Description of the task: Reproduce each line of the data exactly as it is.

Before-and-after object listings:

────────

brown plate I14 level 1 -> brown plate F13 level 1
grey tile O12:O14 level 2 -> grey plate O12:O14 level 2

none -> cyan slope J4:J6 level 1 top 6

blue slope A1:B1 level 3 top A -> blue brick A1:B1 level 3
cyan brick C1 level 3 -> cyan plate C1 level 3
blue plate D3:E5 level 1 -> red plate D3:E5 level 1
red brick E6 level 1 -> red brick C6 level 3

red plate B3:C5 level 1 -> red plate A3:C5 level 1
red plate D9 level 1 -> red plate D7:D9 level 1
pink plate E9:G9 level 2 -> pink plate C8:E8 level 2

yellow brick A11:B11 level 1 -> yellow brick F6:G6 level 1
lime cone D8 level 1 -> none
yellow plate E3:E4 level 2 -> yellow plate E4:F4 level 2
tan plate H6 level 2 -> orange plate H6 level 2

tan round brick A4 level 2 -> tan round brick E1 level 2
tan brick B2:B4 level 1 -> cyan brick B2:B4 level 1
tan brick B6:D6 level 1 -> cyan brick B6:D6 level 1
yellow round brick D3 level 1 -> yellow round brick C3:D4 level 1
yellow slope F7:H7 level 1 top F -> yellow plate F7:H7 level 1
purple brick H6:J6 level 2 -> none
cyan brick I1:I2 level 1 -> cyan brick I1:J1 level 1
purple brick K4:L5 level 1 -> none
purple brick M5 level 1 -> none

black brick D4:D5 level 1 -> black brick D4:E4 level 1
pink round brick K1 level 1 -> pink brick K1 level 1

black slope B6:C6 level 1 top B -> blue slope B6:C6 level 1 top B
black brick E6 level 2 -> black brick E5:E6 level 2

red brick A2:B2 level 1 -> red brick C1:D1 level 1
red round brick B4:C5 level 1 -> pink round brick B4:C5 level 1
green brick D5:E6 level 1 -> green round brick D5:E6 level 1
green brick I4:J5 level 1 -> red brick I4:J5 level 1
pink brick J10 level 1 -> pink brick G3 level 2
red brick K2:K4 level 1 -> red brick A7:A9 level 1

────────

Response to the exercise:
brown plate I14 level 1 -> brown plate F13 level 1
grey tile O12:O14 level 2 -> grey plate O12:O14 level 2

none -> cyan slope J4:J6 level 1 top 6

blue slope A1:B1 level 3 top A -> blue brick A1:B1 level 3
cyan brick C1 level 3 -> cyan plate C1 level 3
blue plate D3:E5 level 1 -> red plate D3:E5 level 1
red brick E6 level 1 -> red brick C6 level 3

red plate B3:C5 level 1 -> red plate A3:C5 level 1
red plate D9 level 1 -> red plate D7:D9 level 1
pink plate E9:G9 level 2 -> pink plate C8:E8 level 2

yellow brick A11:B11 level 1 -> yellow brick F6:G6 level 1
lime cone D8 level 1 -> none
yellow plate E3:E4 level 2 -> yellow plate E4:F4 level 2
tan plate H6 level 2 -> orange plate H6 level 2

tan round brick A4 level 2 -> tan round brick E1 level 2
tan brick B2:B4 level 1 -> cyan brick B2:B4 level 1
tan brick B6:D6 level 1 -> cyan brick B6:D6 level 1
yellow round brick D3 level 1 -> yellow round brick C3:D4 level 1
yellow slope F7:H7 level 1 top F -> yellow plate F7:H7 level 1
purple brick H6:J6 level 2 -> none
cyan brick I1:I2 level 1 -> cyan brick I1:J1 level 1
purple brick K4:L5 level 1 -> none
purple brick M5 level 1 -> none

black brick D4:D5 level 1 -> black brick D4:E4 level 1
pink round brick K1 level 1 -> pink brick K1 level 1

black slope B6:C6 level 1 top B -> blue slope B6:C6 level 1 top B
black brick E6 level 2 -> black brick E5:E6 level 2

red brick A2:B2 level 1 -> red brick C1:D1 level 1
red round brick B4:C5 level 1 -> pink round brick B4:C5 level 1
green brick D5:E6 level 1 -> green round brick D5:E6 level 1
green brick I4:J5 level 1 -> red brick I4:J5 level 1
pink brick J10 level 1 -> pink brick G3 level 2
red brick K2:K4 level 1 -> red brick A7:A9 level 1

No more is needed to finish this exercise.